Prompt: Copy each line of the data beneath in which the word "none" appears.

Extracted information:
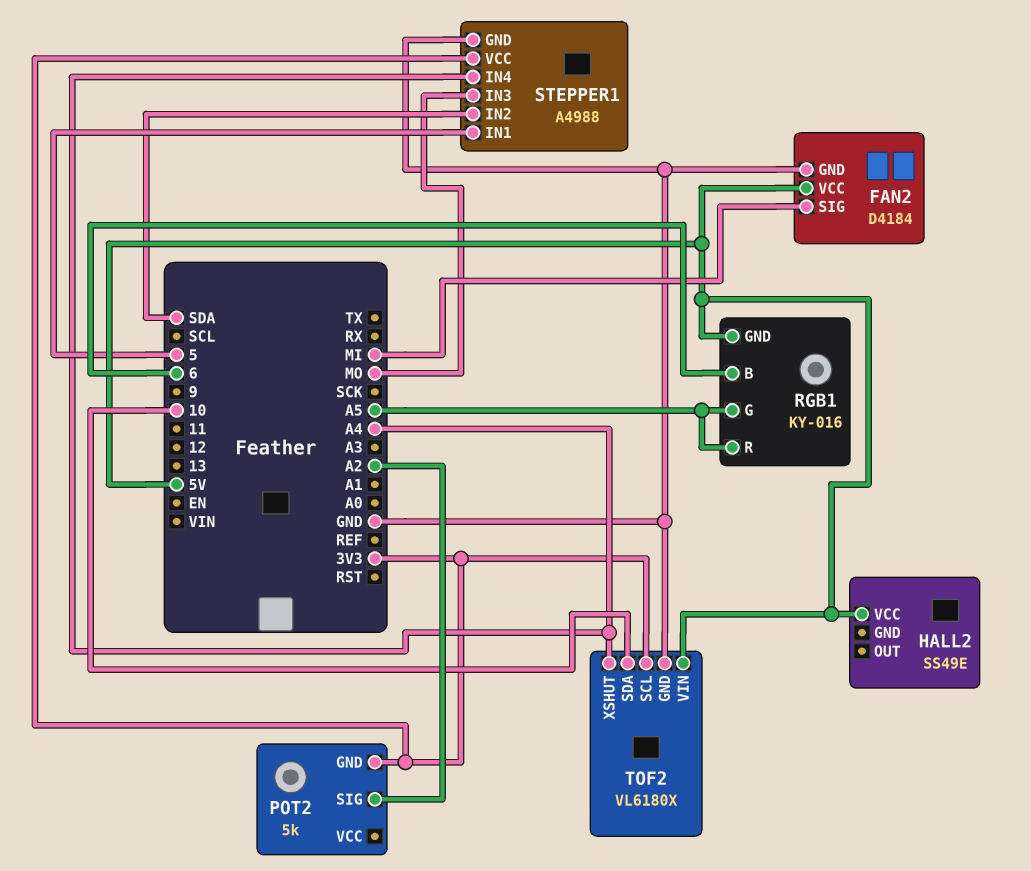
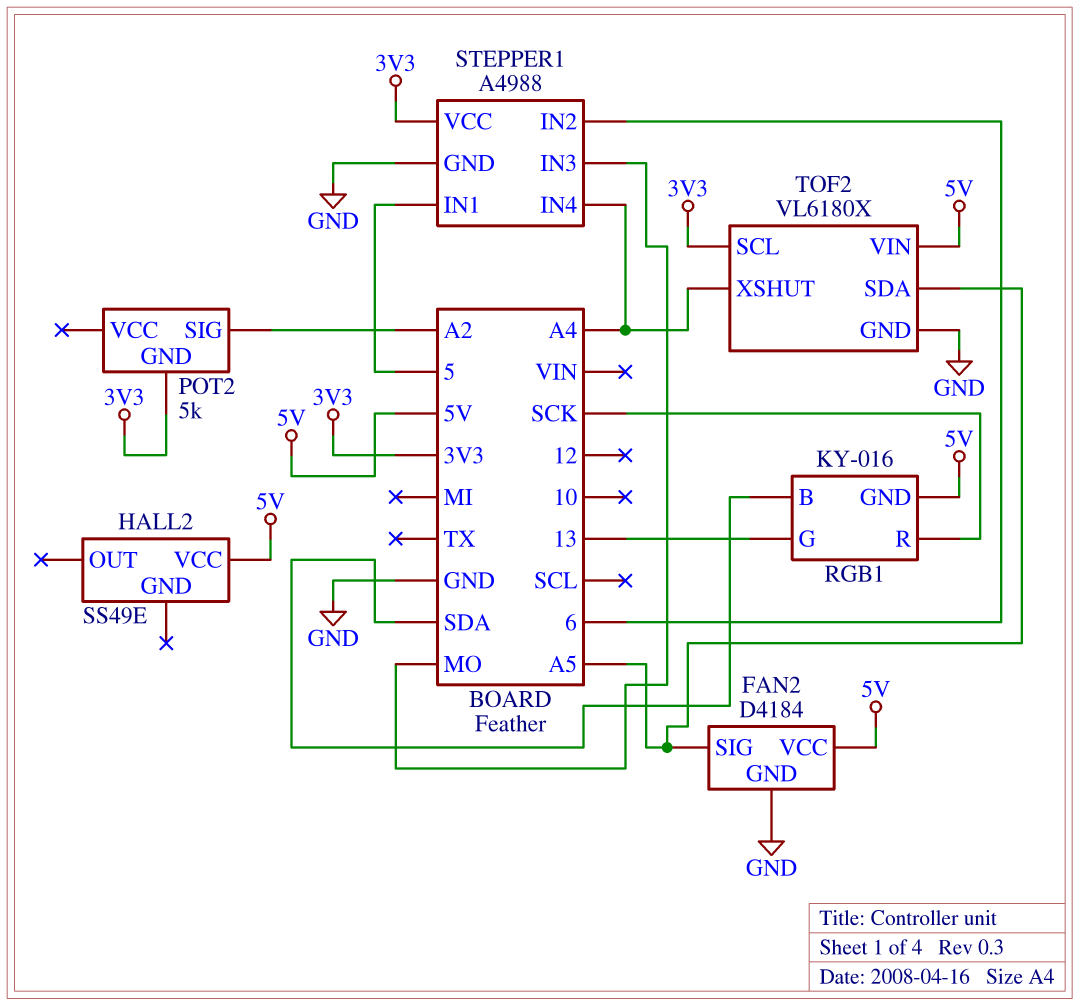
FAN2 pin SIG: MI -> A5
RGB1 pin B: 6 -> SDA
RGB1 pin G: A5 -> 13
RGB1 pin R: A5 -> SCK
STEPPER1 pin IN2: SDA -> 6
TOF2 pin SDA: 10 -> A5

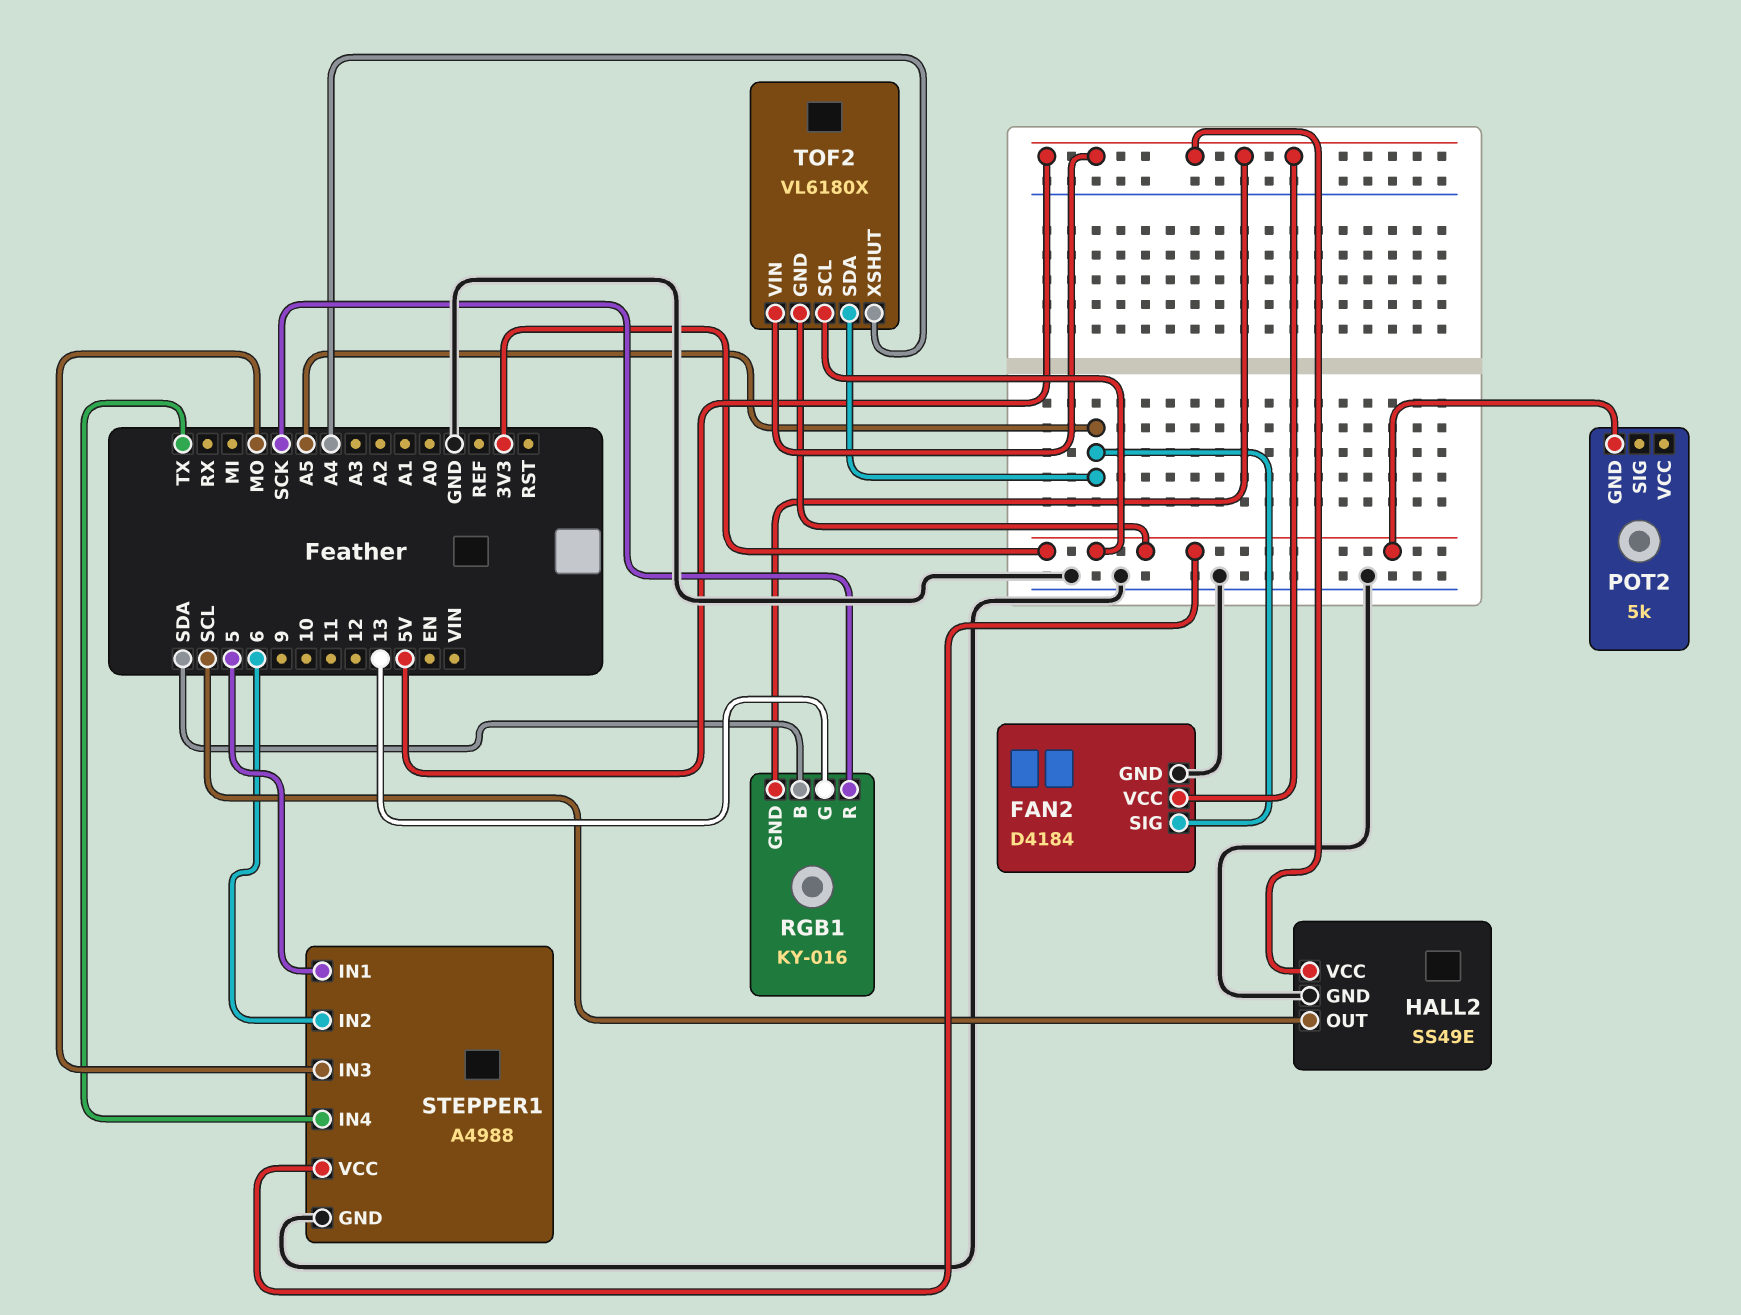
HALL2 pin GND: none -> GND
HALL2 pin OUT: none -> SCL
POT2 pin SIG: A2 -> none
STEPPER1 pin IN4: A4 -> TX
TOF2 pin GND: GND -> 3V3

Written reply:
HALL2 pin GND: none -> GND
HALL2 pin OUT: none -> SCL
POT2 pin SIG: A2 -> none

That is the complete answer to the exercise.